**WHAT TO WORK ON**
Transcribe the full listing exactly, and drop every picture.
*** Opening of RAW DATA ***
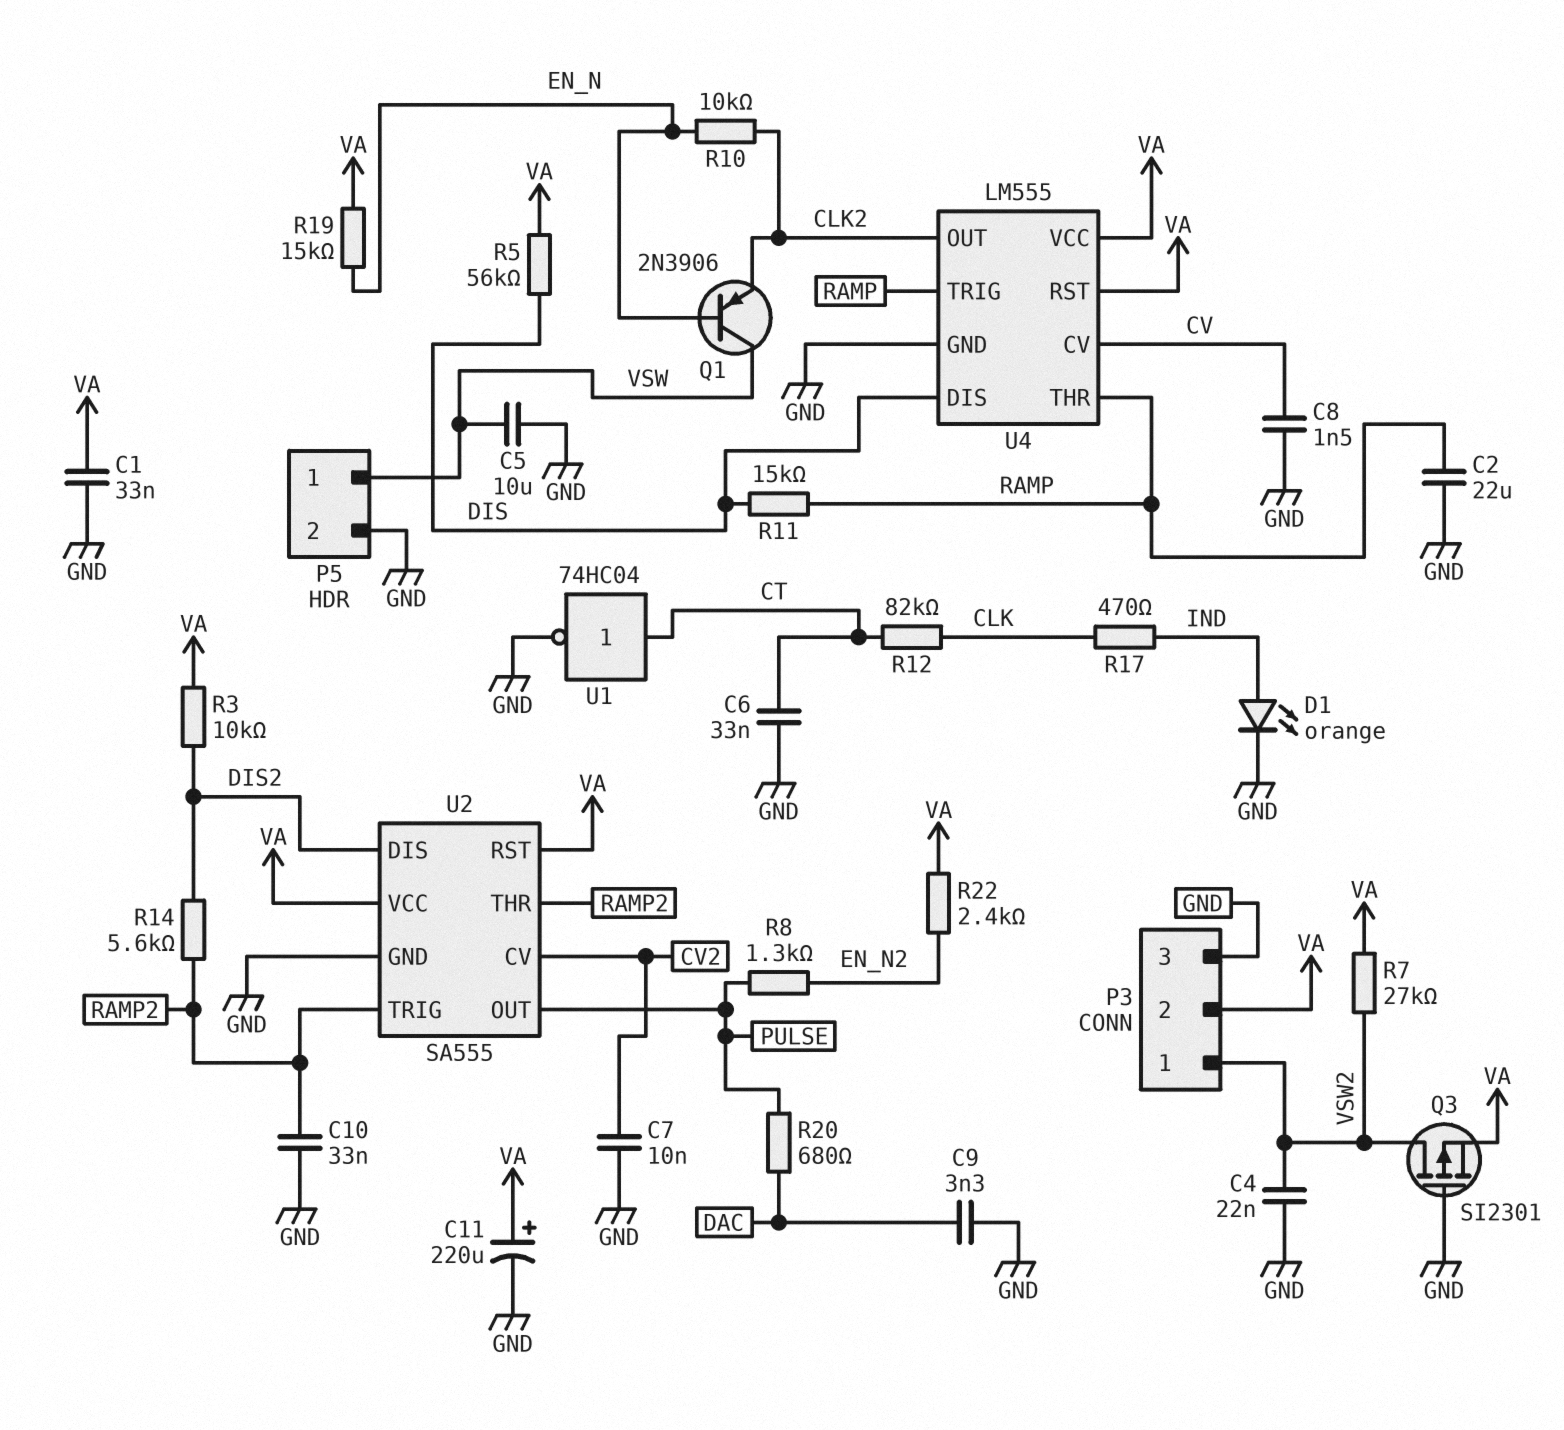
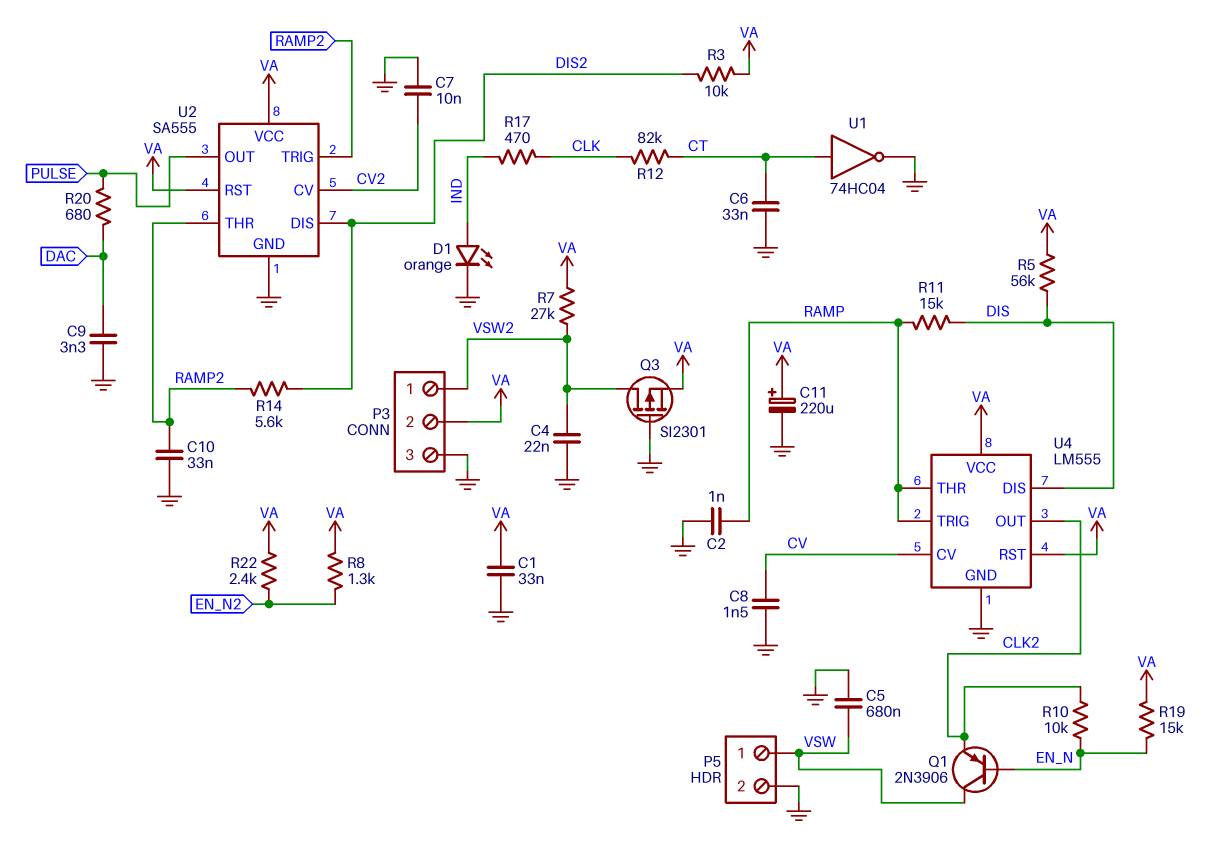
C2: 22uF (GND, RAMP) -> 1nF (GND, RAMP)
C5: 10uF (GND, VSW) -> 680nF (GND, VSW)
R8: 1.3k (EN_N2, PULSE) -> 1.3k (EN_N2, VA)

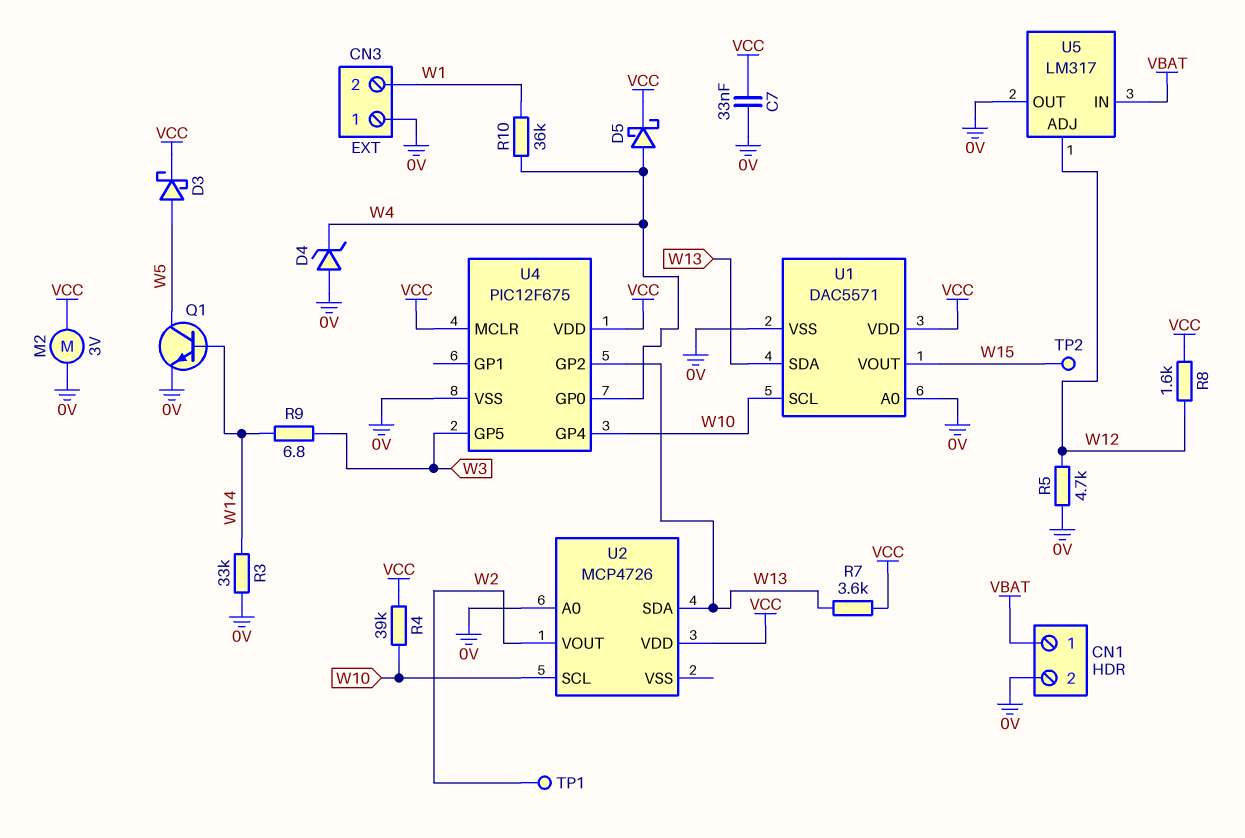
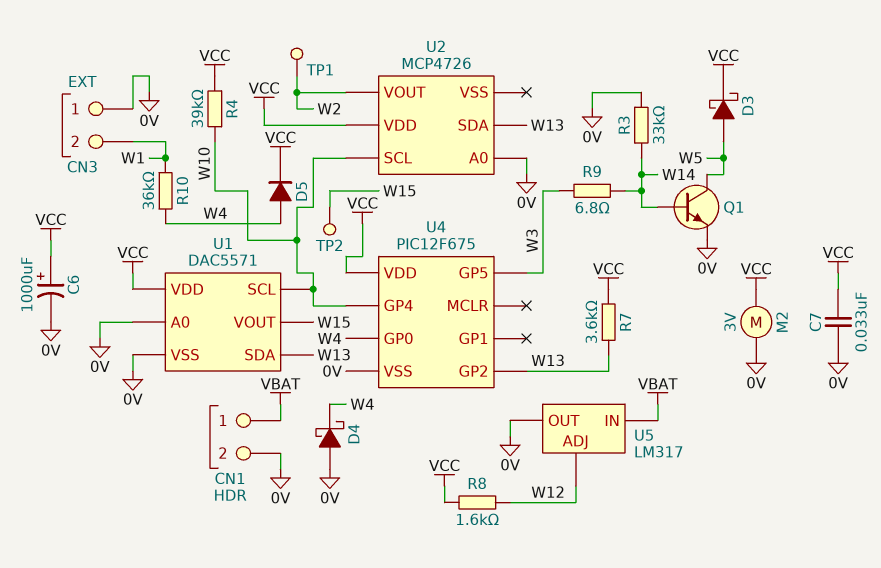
C6: none -> 1000uF (plus VCC, minus 0V)
D4: zener (A 0V, K W4) -> schottky (A 0V, K W4)
D5: schottky (A W4, K VCC) -> diode (A W4, K VCC)
R5: 4.7k (0V, W12) -> none
U4 pin MCLR: VCC -> none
*** Close of RAW DATA ***
**RESPONSE FOR THIS EXERCISE**
C2: 22uF (GND, RAMP) -> 1nF (GND, RAMP)
C5: 10uF (GND, VSW) -> 680nF (GND, VSW)
R8: 1.3k (EN_N2, PULSE) -> 1.3k (EN_N2, VA)

C6: none -> 1000uF (plus VCC, minus 0V)
D4: zener (A 0V, K W4) -> schottky (A 0V, K W4)
D5: schottky (A W4, K VCC) -> diode (A W4, K VCC)
R5: 4.7k (0V, W12) -> none
U4 pin MCLR: VCC -> none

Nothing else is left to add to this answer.